ASSIGNED TASK:
What you should copy is the line containing "U16: NOT 74LS04" and all lines after it in the entries below, exactly and without anything added.

========

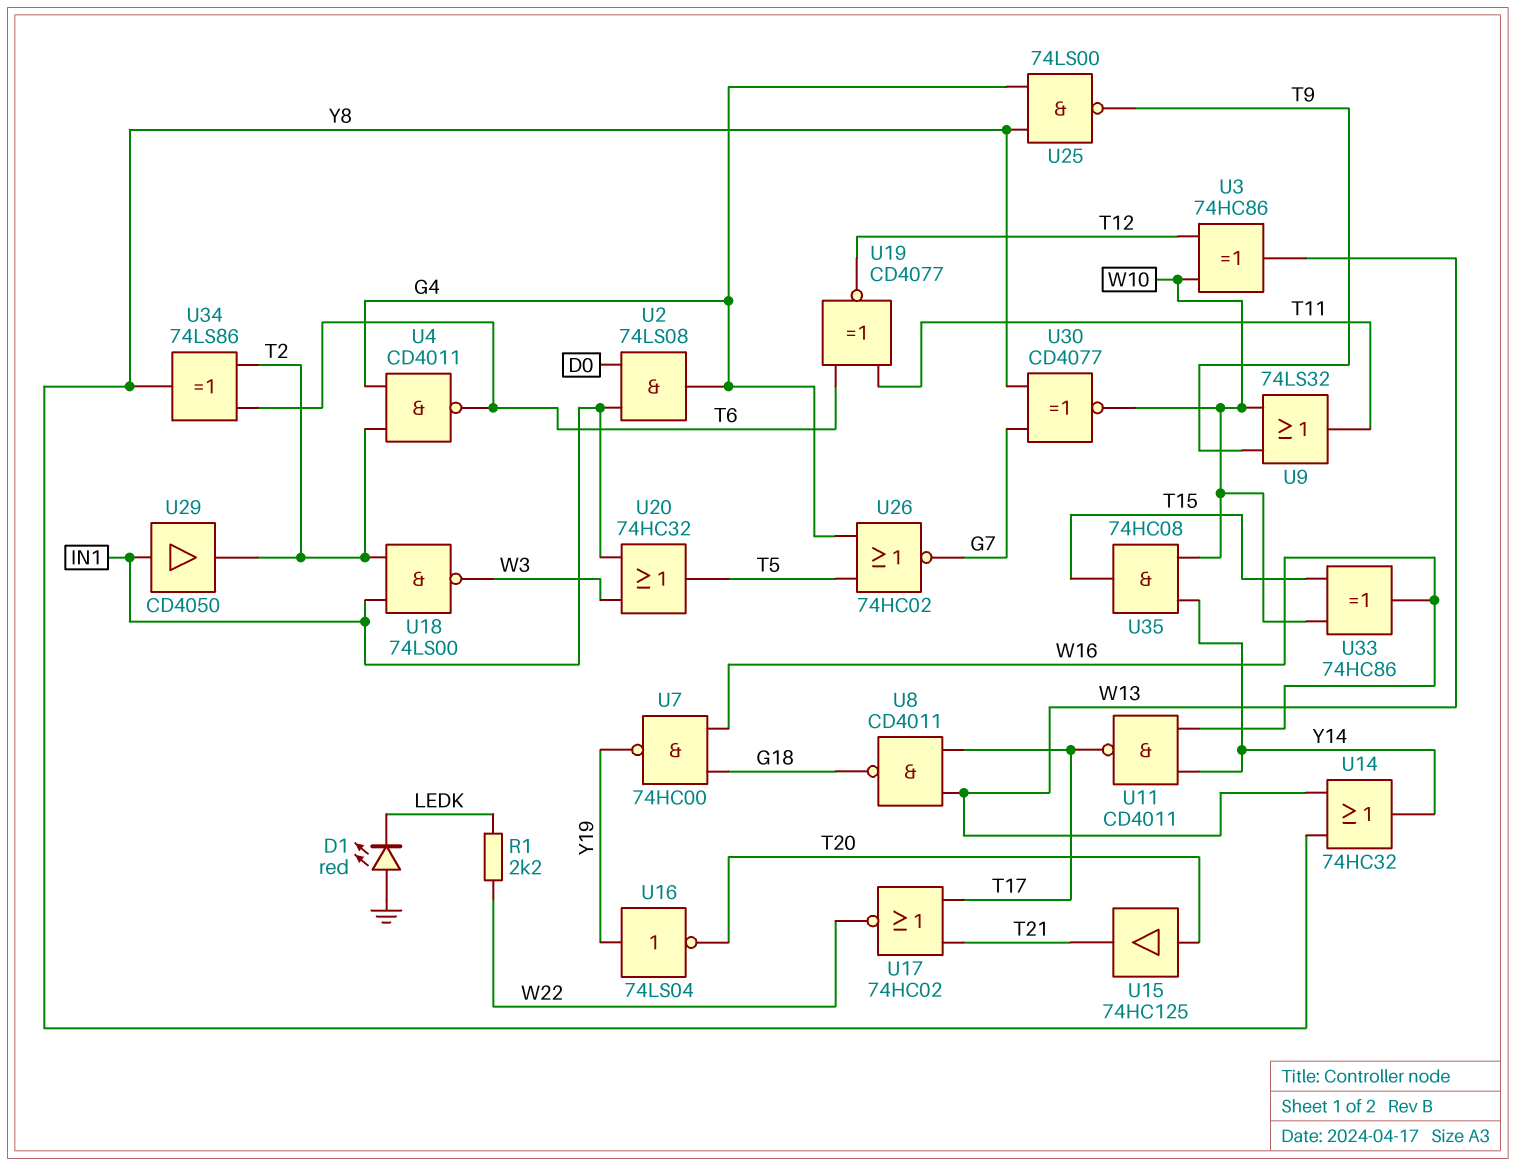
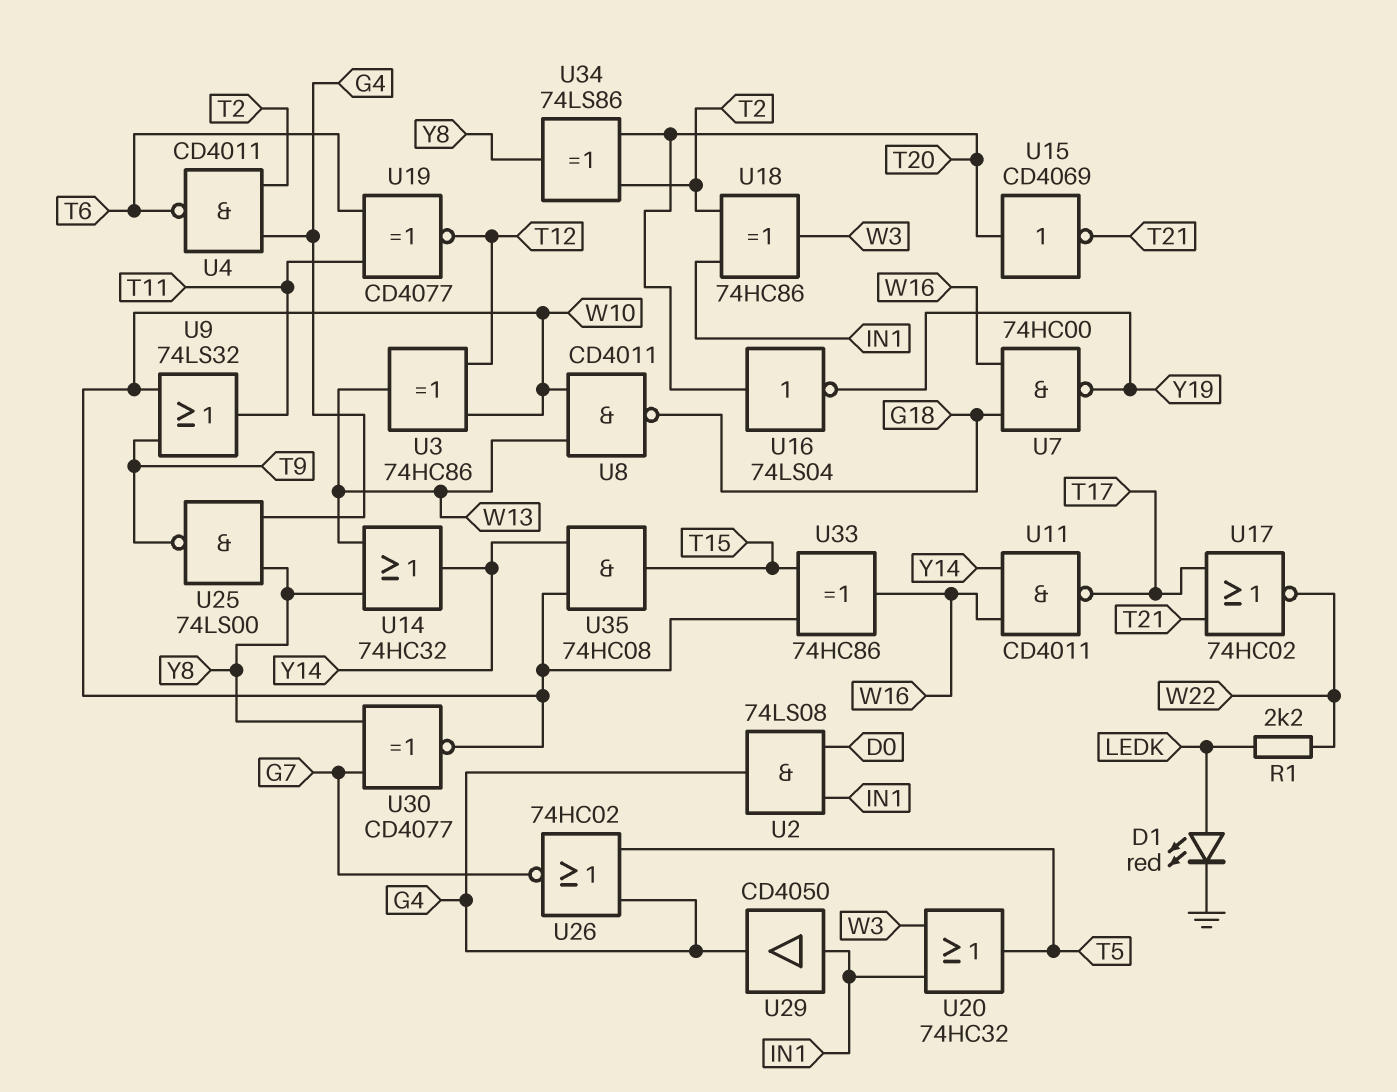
D1: LED red (A GND, K LEDK) -> LED red (A LEDK, K GND)
U8: NAND CD4011 (in T17, in W13, out G18) -> NAND CD4011 (in W10, in W13, out G18)
U15: buffer 74HC125 (in T20, out T21) -> NOT CD4069 (in T20, out T21)
U16: NOT 74LS04 (in Y19, out T20) -> NOT 74LS04 (in T20, out Y19)
U18: NAND 74LS00 (in IN1, in T2, out W3) -> XOR 74HC86 (in IN1, in T2, out W3)
U29: buffer CD4050 (in IN1, out T2) -> buffer CD4050 (in IN1, out G4)
U34: XOR 74LS86 (in T2, in T6, out Y8) -> XOR 74LS86 (in T2, in T20, out Y8)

========

EXERCISE ANSWER:
U16: NOT 74LS04 (in Y19, out T20) -> NOT 74LS04 (in T20, out Y19)
U18: NAND 74LS00 (in IN1, in T2, out W3) -> XOR 74HC86 (in IN1, in T2, out W3)
U29: buffer CD4050 (in IN1, out T2) -> buffer CD4050 (in IN1, out G4)
U34: XOR 74LS86 (in T2, in T6, out Y8) -> XOR 74LS86 (in T2, in T20, out Y8)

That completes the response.